- [Object change listings]

§ §

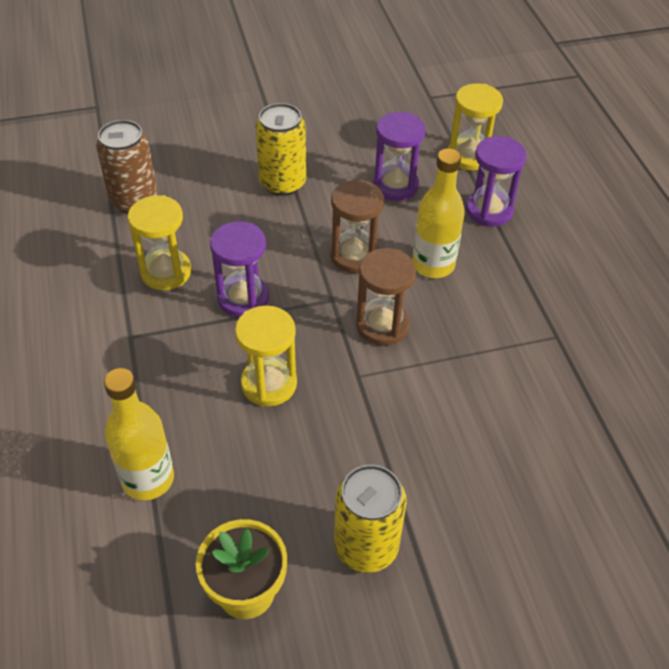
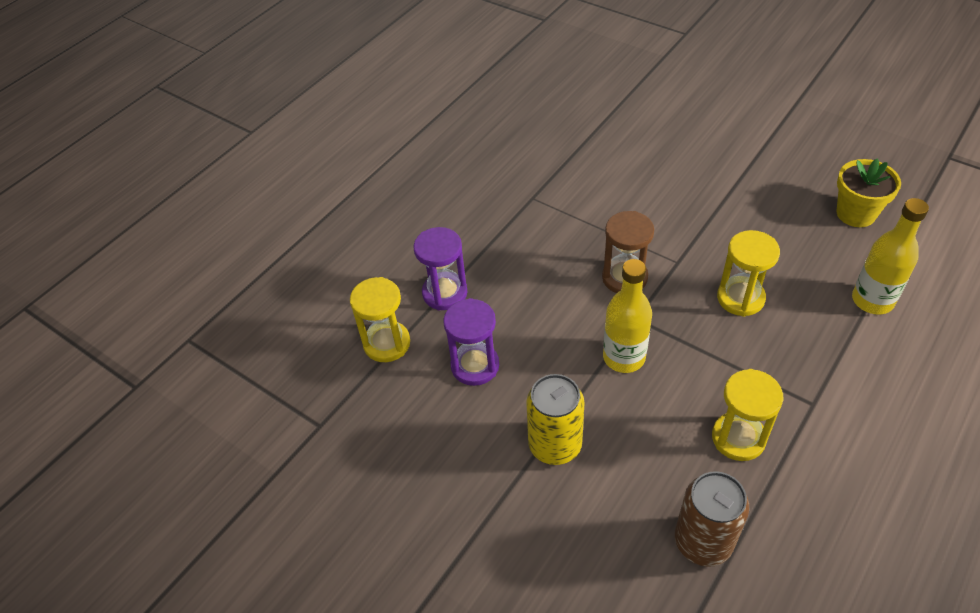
camera: 125 degrees left, 0 degrees up
(243, 298) = (698, 368): purple hourglass -> none
(354, 256) = (580, 336): brown hourglass -> none
(366, 546) = (770, 189): yellow can -> none
(433, 265) = (538, 288): yellow bottle -> yellow bottle (624, 357)

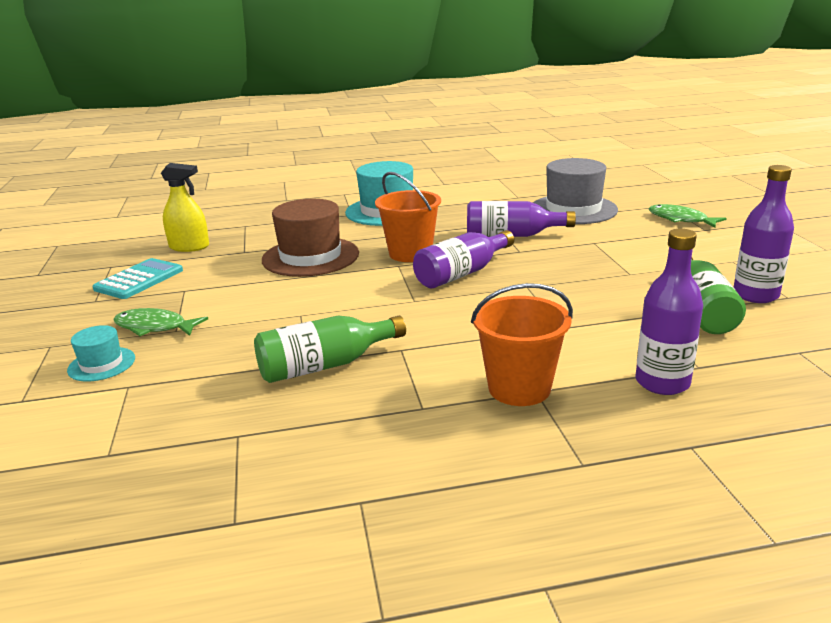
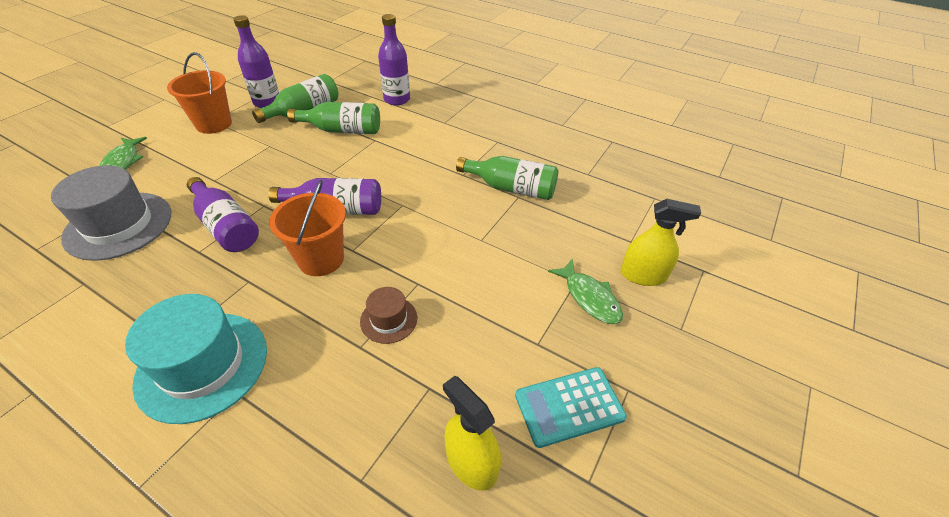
camera: 140 degrees left, 20 degrees up
(101, 364) = (643, 275): turquoise hat -> yellow spray bottle
(310, 257) = (388, 319): brown hat -> brown hat, size x0.50
(519, 388) = (448, 127): orange bucket -> orange bucket (214, 124)
(614, 316) = (342, 130): none -> green bottle

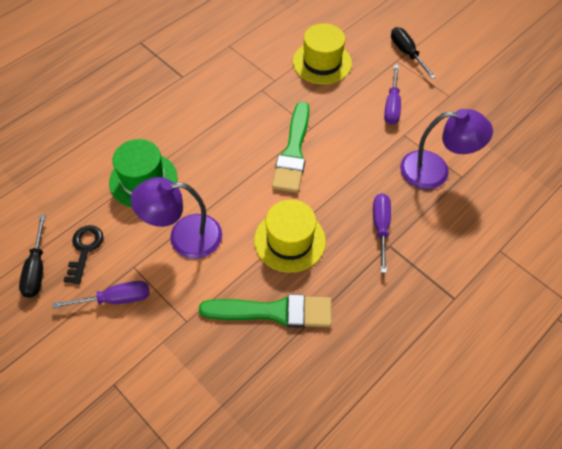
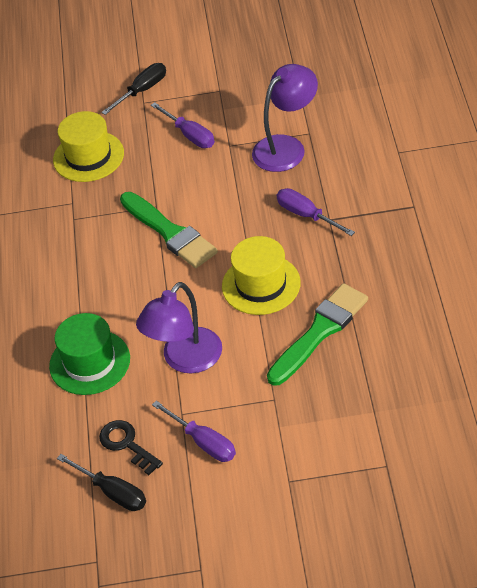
camera: 45 degrees left, 10 degrees down
(116, 299) = (203, 442): purple screwdriver -> purple screwdriver turned 105 degrees clockwise
(407, 53) = (142, 90): black screwdriver -> black screwdriver turned 120 degrees clockwise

§ §

- [Problem]
Using the data above, count the lines that hold the string "brown". Report the number and nothing else.

- [Solution for this exercise]
2